# SUPPLIED MATERIAL

######

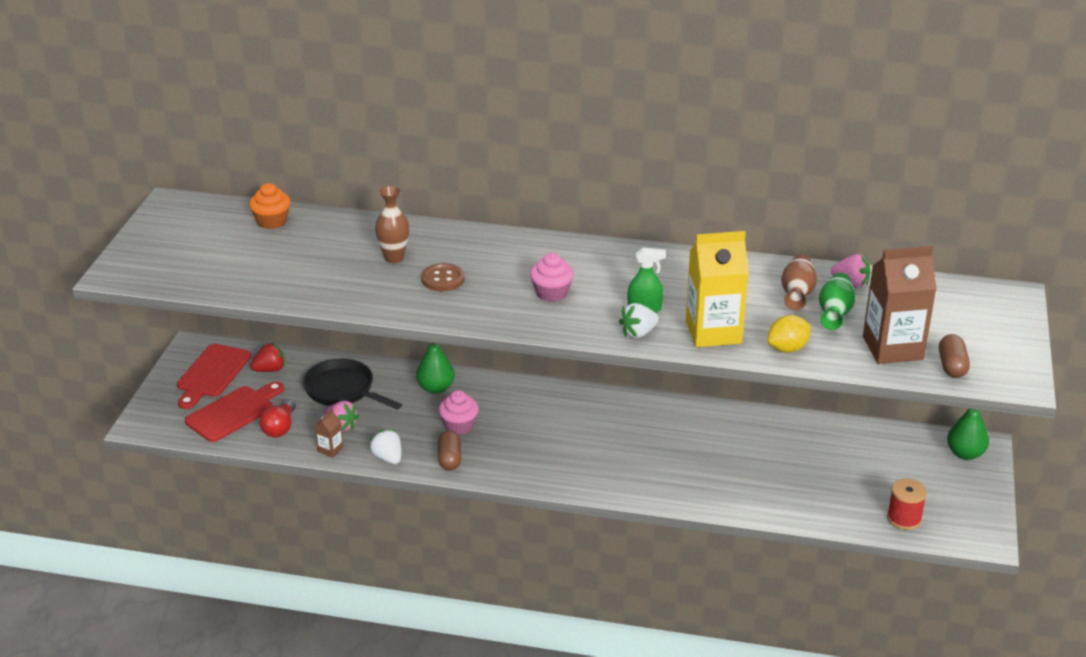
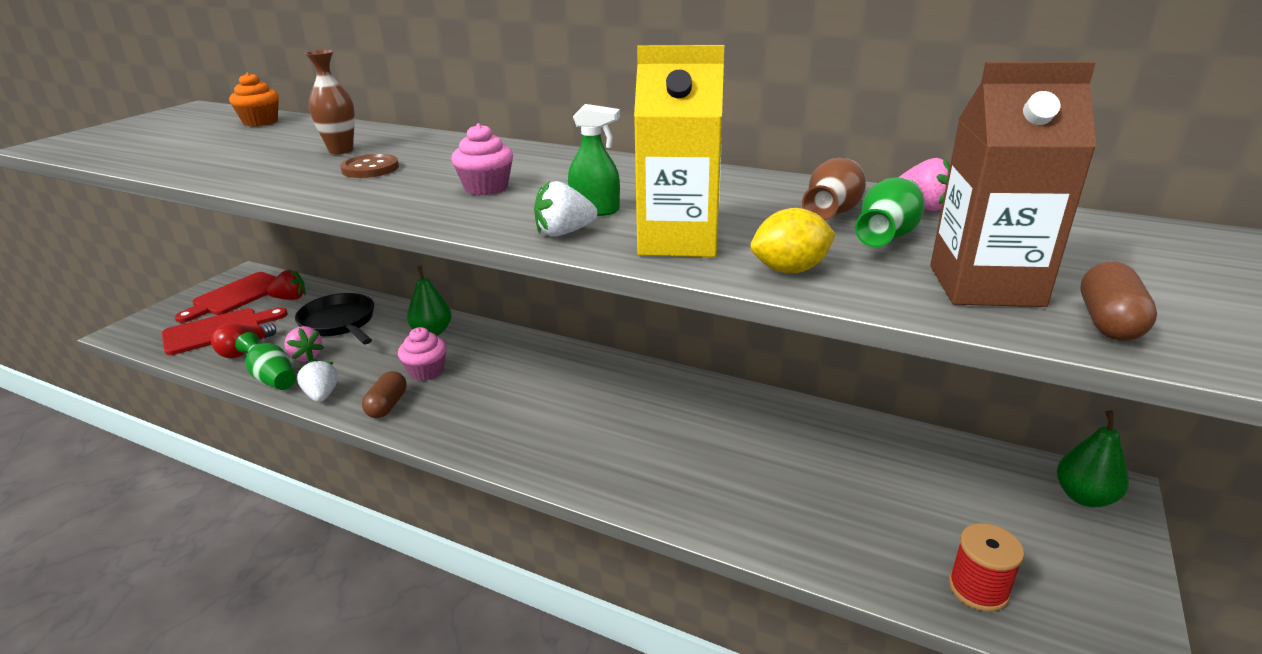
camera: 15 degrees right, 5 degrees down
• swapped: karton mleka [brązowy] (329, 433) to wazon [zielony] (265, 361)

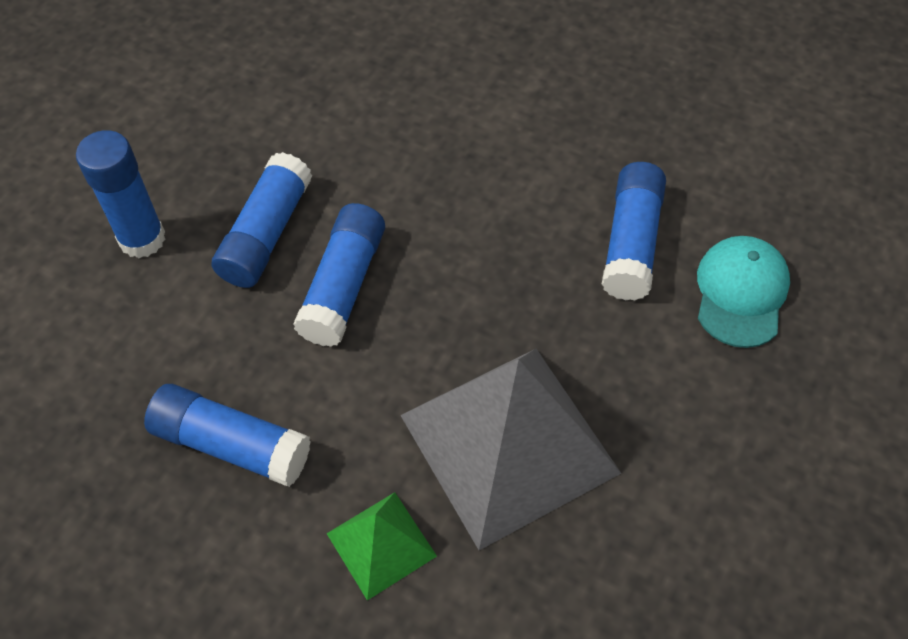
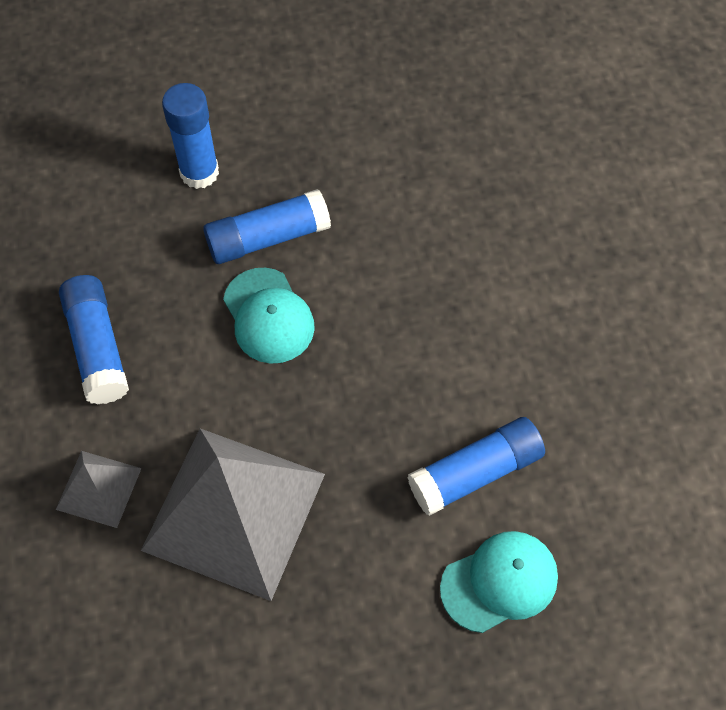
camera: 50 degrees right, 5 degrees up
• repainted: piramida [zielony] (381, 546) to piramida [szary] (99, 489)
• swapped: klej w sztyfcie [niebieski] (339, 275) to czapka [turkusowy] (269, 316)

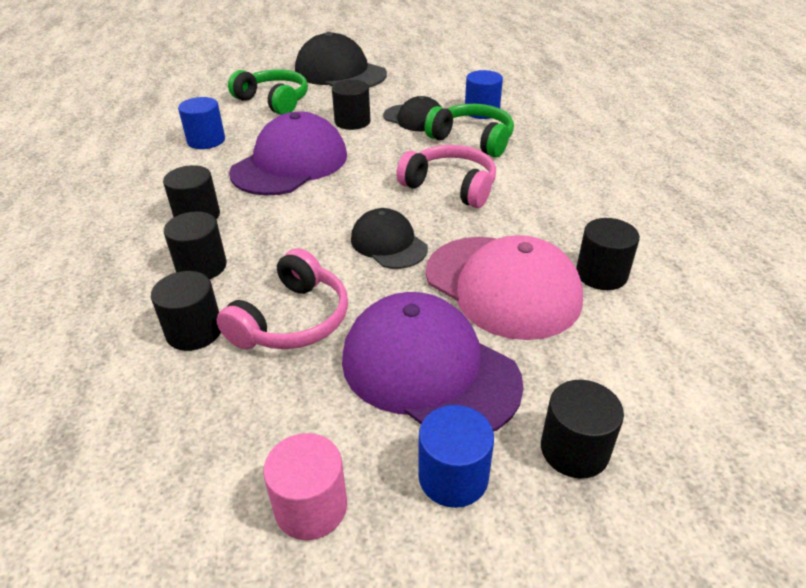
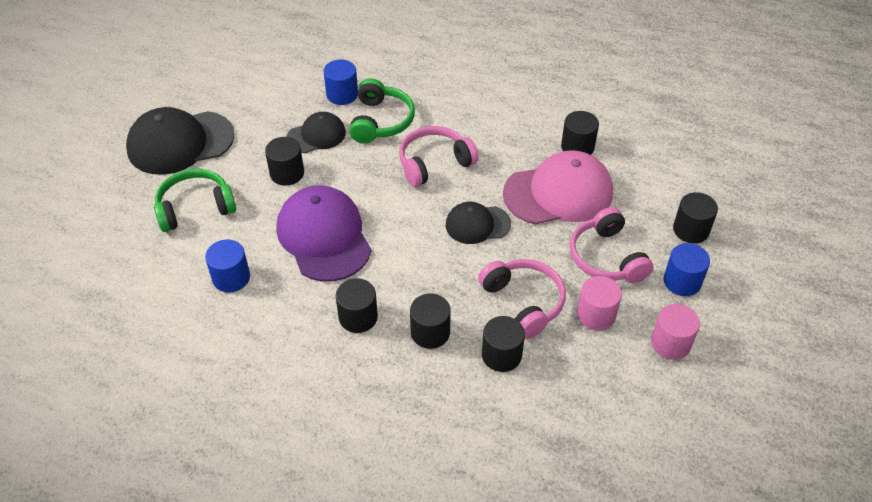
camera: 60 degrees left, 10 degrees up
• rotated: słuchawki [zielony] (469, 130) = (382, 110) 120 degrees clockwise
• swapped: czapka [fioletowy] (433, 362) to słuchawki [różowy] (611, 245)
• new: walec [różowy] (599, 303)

######

# WORK REQUIRED
The expected output is the lines from the one with "camera: 60 degrees left, 10 degrees up" through the end of the data, exactly as written and nothing more.

# WRITTEN REPLY
camera: 60 degrees left, 10 degrees up
• rotated: słuchawki [zielony] (469, 130) = (382, 110) 120 degrees clockwise
• swapped: czapka [fioletowy] (433, 362) to słuchawki [różowy] (611, 245)
• new: walec [różowy] (599, 303)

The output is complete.